(Saved entries)
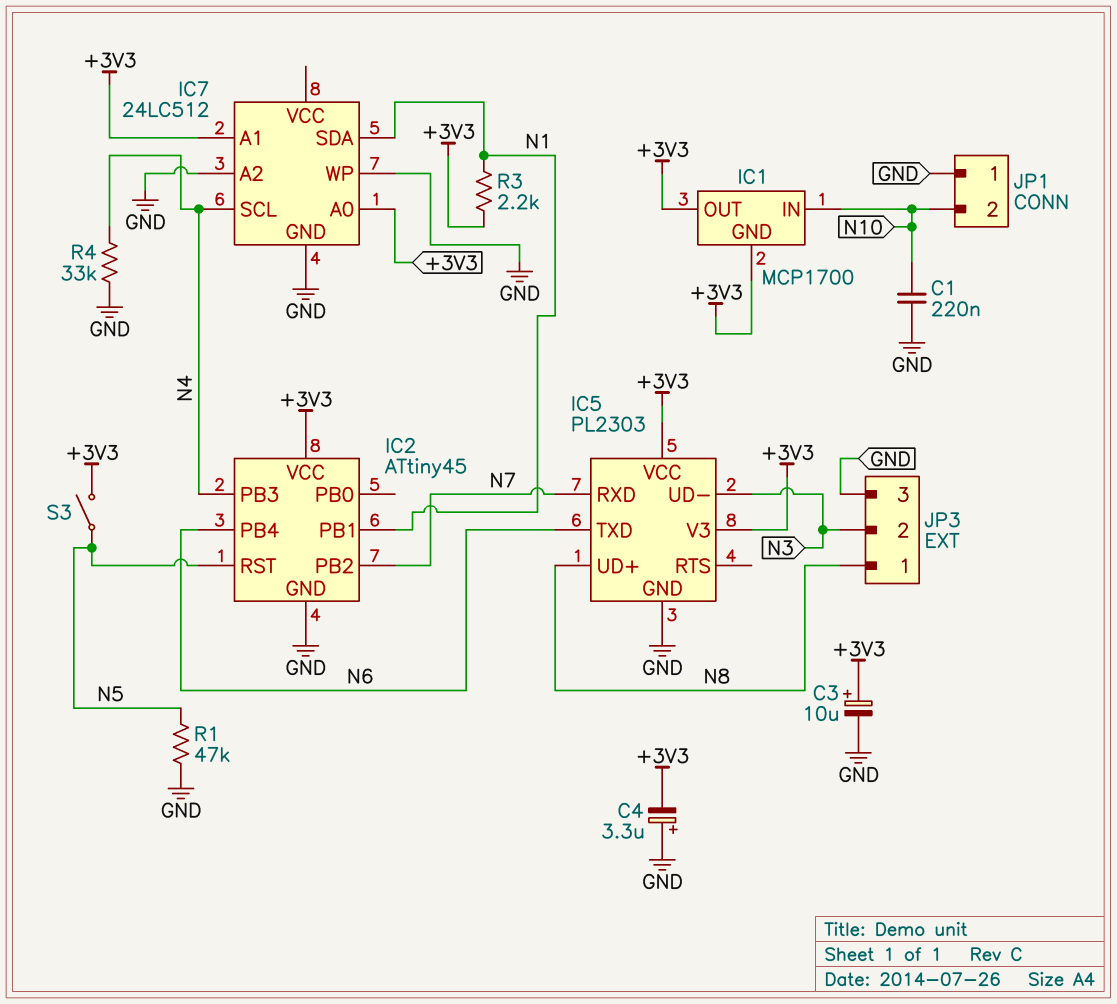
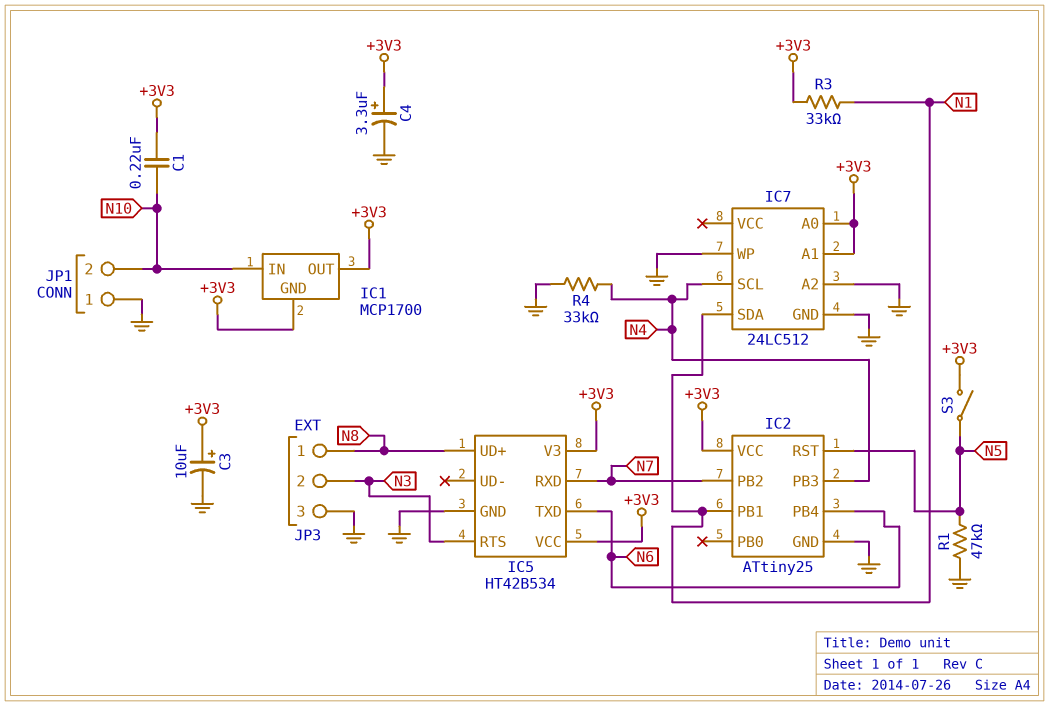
C1: 220nF (GND, N10) -> 220nF (+3V3, N10)
C4: 3.3uF (plus GND, minus +3V3) -> 3.3uF (plus +3V3, minus GND)
IC2: ATtiny45 -> ATtiny25
IC5: PL2303 -> HT42B534
IC5 pin RTS: none -> N3
IC5 pin UD-: N3 -> none
R3: 2.2k (+3V3, N1) -> 33k (+3V3, N1)

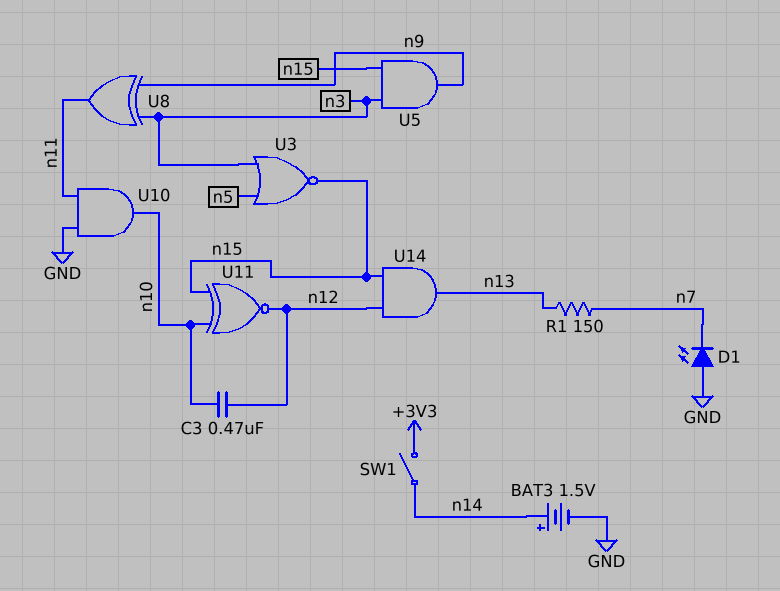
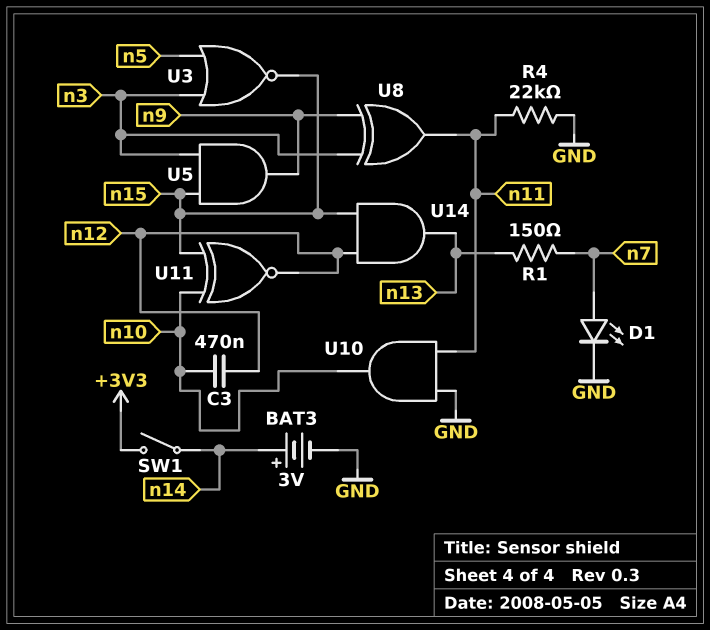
BAT3: 1.5V (plus n14, minus GND) -> 3V (plus n14, minus GND)
D1: LED (A GND, K n7) -> LED (A n7, K GND)
R4: none -> 22k (GND, n11)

(BRIEF) Where a line in the records above contains the word "minus", include it in the count; state the total and nothing more.

(ANSWER SPACE) 2